DESCRIPTION OF THE TASK –
Return every line of the listing below unchanged, with no additions or omissions.

DATA FOR THIS EXERCISE –
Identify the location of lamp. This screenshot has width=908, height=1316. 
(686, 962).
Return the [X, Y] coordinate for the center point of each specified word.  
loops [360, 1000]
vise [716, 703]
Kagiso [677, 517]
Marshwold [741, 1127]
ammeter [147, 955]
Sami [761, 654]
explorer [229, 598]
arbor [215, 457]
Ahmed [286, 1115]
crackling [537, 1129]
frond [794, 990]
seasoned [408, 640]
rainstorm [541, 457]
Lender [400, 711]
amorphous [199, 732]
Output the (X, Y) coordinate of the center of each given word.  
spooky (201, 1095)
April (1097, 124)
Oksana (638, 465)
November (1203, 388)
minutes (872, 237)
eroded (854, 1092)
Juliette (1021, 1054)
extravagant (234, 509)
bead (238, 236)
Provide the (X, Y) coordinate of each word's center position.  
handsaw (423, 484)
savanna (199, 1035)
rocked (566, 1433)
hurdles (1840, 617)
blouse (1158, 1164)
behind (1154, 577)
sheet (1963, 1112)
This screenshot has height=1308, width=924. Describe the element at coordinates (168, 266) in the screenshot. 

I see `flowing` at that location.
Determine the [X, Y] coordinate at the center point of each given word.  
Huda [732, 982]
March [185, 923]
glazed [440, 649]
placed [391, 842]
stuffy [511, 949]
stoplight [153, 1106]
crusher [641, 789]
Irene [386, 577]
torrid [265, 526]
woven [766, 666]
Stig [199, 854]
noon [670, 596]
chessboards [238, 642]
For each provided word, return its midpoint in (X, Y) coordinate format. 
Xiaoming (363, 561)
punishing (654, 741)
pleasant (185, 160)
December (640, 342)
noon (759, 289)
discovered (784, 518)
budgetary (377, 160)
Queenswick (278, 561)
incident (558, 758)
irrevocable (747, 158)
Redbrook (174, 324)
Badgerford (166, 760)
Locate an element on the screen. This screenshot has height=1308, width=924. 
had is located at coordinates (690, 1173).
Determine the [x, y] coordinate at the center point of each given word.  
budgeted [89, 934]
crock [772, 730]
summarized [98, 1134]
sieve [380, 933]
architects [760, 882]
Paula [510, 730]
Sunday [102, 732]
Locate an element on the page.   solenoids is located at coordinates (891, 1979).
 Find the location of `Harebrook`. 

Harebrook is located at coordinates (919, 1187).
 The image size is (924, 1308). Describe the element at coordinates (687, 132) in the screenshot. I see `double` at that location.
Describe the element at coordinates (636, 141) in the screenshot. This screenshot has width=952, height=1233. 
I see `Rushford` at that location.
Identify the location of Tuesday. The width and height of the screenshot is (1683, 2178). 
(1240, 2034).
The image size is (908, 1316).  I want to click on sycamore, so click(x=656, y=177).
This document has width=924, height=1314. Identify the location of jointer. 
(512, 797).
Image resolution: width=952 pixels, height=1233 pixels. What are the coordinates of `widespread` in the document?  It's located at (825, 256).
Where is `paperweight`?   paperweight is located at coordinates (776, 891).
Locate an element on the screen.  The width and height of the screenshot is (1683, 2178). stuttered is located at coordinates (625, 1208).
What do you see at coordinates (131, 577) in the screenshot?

ANSWER TO THIS PROBLEM –
Identify the location of lamp. This screenshot has width=908, height=1316. 
(686, 962).
Return the [X, Y] coordinate for the center point of each specified word.  
loops [360, 1000]
vise [716, 703]
Kagiso [677, 517]
Marshwold [741, 1127]
ammeter [147, 955]
Sami [761, 654]
explorer [229, 598]
arbor [215, 457]
Ahmed [286, 1115]
crackling [537, 1129]
frond [794, 990]
seasoned [408, 640]
rainstorm [541, 457]
Lender [400, 711]
amorphous [199, 732]
Output the (X, Y) coordinate of the center of each given word.  
spooky (201, 1095)
April (1097, 124)
Oksana (638, 465)
November (1203, 388)
minutes (872, 237)
eroded (854, 1092)
Juliette (1021, 1054)
extravagant (234, 509)
bead (238, 236)
Provide the (X, Y) coordinate of each word's center position.  
handsaw (423, 484)
savanna (199, 1035)
rocked (566, 1433)
hurdles (1840, 617)
blouse (1158, 1164)
behind (1154, 577)
sheet (1963, 1112)
This screenshot has height=1308, width=924. Describe the element at coordinates (168, 266) in the screenshot. 

I see `flowing` at that location.
Determine the [X, Y] coordinate at the center point of each given word.  
Huda [732, 982]
March [185, 923]
glazed [440, 649]
placed [391, 842]
stuffy [511, 949]
stoplight [153, 1106]
crusher [641, 789]
Irene [386, 577]
torrid [265, 526]
woven [766, 666]
Stig [199, 854]
noon [670, 596]
chessboards [238, 642]
For each provided word, return its midpoint in (X, Y) coordinate format. 
Xiaoming (363, 561)
punishing (654, 741)
pleasant (185, 160)
December (640, 342)
noon (759, 289)
discovered (784, 518)
budgetary (377, 160)
Queenswick (278, 561)
incident (558, 758)
irrevocable (747, 158)
Redbrook (174, 324)
Badgerford (166, 760)
Locate an element on the screen. This screenshot has height=1308, width=924. 
had is located at coordinates (690, 1173).
Determine the [x, y] coordinate at the center point of each given word.  
budgeted [89, 934]
crock [772, 730]
summarized [98, 1134]
sieve [380, 933]
architects [760, 882]
Paula [510, 730]
Sunday [102, 732]
Locate an element on the page.   solenoids is located at coordinates (891, 1979).
 Find the location of `Harebrook`. 

Harebrook is located at coordinates (919, 1187).
 The image size is (924, 1308). Describe the element at coordinates (687, 132) in the screenshot. I see `double` at that location.
Describe the element at coordinates (636, 141) in the screenshot. This screenshot has width=952, height=1233. 
I see `Rushford` at that location.
Identify the location of Tuesday. The width and height of the screenshot is (1683, 2178). 
(1240, 2034).
The image size is (908, 1316).  I want to click on sycamore, so click(x=656, y=177).
This document has width=924, height=1314. Identify the location of jointer. 
(512, 797).
Image resolution: width=952 pixels, height=1233 pixels. What are the coordinates of `widespread` in the document?  It's located at (825, 256).
Where is `paperweight`?   paperweight is located at coordinates (776, 891).
Locate an element on the screen.  The width and height of the screenshot is (1683, 2178). stuttered is located at coordinates (625, 1208).
What do you see at coordinates (131, 577) in the screenshot?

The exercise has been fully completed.